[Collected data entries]
--- START ---

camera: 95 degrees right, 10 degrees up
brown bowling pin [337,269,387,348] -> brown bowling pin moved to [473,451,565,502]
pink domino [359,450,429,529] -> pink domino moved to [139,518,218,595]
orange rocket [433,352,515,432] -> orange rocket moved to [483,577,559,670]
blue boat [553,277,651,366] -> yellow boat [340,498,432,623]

--- END ---

Work to be completed »
Each entry above is to be copied out exactly as written.

Output below »
camera: 95 degrees right, 10 degrees up
brown bowling pin [337,269,387,348] -> brown bowling pin moved to [473,451,565,502]
pink domino [359,450,429,529] -> pink domino moved to [139,518,218,595]
orange rocket [433,352,515,432] -> orange rocket moved to [483,577,559,670]
blue boat [553,277,651,366] -> yellow boat [340,498,432,623]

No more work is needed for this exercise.